▶ **What is expected**
Some entries follow. Reproduce exactly the lines starting at the one with "first_place: [558, 169]" and stopping after the one with "first_place: [620, 251]".

[Start of section]

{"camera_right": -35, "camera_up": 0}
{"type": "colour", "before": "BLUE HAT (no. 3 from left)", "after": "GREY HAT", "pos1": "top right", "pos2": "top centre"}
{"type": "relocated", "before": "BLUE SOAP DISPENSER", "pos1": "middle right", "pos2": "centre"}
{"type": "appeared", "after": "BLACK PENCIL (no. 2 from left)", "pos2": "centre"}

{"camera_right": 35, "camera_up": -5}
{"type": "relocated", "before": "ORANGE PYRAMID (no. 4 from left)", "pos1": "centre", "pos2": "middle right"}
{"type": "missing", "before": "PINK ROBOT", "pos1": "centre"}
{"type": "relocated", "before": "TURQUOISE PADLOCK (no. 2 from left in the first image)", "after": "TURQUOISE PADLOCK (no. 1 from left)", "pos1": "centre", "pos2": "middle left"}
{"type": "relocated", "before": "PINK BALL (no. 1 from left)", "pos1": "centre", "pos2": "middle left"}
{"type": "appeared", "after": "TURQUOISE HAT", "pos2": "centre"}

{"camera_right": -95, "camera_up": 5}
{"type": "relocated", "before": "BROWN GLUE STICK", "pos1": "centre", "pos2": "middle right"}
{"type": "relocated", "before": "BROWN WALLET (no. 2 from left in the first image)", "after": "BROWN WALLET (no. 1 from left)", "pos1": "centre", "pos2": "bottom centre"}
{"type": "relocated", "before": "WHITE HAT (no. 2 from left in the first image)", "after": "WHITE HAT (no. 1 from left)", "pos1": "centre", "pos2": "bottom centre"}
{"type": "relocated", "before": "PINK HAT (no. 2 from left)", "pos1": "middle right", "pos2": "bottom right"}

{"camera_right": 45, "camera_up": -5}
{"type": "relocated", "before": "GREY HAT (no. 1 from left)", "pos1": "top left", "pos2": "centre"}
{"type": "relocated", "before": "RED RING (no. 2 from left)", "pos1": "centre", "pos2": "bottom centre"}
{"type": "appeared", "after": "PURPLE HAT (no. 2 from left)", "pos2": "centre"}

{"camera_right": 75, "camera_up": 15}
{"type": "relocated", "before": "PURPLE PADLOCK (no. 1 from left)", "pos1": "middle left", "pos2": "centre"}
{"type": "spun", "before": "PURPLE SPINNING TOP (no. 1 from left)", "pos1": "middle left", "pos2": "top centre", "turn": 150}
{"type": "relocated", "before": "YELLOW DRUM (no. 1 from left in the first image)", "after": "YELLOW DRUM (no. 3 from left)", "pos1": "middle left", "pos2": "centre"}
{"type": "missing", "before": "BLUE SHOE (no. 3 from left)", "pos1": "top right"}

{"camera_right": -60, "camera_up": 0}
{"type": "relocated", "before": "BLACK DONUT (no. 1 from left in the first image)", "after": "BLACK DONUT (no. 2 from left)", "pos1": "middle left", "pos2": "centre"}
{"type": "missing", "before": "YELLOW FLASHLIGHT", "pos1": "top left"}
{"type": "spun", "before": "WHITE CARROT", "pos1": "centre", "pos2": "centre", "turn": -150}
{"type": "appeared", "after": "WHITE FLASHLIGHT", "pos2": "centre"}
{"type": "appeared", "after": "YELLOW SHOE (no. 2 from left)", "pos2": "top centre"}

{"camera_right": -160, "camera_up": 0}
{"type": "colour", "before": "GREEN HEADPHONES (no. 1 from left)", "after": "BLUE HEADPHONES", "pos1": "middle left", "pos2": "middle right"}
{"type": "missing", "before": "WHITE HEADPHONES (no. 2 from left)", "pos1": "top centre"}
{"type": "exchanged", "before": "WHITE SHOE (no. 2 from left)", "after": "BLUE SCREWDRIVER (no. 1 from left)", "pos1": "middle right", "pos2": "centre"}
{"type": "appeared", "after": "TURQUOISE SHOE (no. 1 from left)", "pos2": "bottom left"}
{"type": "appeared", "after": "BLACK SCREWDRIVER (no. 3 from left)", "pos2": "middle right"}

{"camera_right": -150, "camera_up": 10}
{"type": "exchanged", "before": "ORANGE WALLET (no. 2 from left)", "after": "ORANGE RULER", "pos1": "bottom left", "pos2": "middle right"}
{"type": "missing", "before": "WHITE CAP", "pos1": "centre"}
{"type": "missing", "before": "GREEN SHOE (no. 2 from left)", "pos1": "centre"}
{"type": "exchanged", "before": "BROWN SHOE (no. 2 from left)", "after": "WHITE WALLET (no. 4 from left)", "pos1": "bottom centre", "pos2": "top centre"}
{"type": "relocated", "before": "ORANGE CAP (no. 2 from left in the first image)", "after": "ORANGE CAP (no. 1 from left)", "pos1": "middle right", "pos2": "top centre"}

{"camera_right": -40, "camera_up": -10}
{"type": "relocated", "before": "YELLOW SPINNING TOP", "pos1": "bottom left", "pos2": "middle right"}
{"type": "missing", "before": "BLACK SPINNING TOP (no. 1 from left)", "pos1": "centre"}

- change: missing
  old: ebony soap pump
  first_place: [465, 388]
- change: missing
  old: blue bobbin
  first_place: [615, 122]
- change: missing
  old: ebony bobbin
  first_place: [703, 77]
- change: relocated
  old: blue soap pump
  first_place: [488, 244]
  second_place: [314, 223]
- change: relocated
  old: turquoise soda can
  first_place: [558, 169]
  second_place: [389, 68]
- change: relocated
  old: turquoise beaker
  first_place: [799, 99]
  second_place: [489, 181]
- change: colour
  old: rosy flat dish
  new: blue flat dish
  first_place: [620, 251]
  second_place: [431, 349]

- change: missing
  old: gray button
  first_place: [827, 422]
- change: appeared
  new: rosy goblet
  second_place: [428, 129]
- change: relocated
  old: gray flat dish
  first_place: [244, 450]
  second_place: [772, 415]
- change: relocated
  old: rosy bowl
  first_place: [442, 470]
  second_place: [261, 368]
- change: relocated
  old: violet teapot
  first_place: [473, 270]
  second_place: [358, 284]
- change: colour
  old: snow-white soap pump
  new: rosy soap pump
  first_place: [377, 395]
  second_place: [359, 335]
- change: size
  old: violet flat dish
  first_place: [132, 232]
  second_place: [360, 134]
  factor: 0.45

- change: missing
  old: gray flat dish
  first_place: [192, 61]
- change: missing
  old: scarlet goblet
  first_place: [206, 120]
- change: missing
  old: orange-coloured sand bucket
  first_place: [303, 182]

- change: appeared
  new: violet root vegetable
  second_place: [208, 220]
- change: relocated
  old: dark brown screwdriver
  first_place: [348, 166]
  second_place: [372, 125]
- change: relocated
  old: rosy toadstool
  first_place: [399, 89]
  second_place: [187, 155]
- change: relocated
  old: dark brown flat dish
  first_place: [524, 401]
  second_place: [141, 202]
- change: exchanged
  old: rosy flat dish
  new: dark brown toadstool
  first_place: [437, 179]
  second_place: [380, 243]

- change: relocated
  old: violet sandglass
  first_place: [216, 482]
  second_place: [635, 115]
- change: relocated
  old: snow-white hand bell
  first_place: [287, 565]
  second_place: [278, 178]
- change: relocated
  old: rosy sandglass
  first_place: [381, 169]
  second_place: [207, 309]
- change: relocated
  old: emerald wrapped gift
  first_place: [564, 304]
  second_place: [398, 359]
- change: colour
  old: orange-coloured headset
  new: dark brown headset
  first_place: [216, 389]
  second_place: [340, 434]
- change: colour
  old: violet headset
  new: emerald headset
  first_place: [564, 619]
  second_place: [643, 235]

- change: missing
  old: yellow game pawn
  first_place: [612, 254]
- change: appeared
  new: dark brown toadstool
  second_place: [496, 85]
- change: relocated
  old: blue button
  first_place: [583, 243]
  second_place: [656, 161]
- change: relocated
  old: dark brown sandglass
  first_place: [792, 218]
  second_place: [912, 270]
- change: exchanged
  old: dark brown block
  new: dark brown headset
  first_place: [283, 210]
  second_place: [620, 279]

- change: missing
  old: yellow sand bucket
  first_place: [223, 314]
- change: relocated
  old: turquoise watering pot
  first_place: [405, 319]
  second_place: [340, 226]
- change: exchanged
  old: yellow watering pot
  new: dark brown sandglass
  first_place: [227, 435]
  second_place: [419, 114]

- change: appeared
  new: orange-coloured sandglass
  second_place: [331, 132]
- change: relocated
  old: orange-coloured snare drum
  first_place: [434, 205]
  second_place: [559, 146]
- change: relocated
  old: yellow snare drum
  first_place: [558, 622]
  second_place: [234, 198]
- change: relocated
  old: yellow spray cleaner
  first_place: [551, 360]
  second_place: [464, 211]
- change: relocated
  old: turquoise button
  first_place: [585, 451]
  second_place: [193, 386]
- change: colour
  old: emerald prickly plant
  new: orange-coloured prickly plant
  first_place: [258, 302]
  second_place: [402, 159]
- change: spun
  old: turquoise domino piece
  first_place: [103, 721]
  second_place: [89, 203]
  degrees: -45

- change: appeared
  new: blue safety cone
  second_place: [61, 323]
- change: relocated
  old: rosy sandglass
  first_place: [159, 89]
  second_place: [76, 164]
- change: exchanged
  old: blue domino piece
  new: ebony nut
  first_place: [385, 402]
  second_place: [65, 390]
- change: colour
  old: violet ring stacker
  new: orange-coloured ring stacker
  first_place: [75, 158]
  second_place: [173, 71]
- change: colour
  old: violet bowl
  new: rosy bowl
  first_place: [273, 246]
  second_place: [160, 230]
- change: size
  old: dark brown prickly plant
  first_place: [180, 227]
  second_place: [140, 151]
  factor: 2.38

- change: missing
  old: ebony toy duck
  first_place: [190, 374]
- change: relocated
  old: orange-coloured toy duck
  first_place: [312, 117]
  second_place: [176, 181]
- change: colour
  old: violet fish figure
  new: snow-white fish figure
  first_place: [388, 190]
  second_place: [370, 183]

[End of section]

▶ **Exercise answer**
  first_place: [558, 169]
  second_place: [389, 68]
- change: relocated
  old: turquoise beaker
  first_place: [799, 99]
  second_place: [489, 181]
- change: colour
  old: rosy flat dish
  new: blue flat dish
  first_place: [620, 251]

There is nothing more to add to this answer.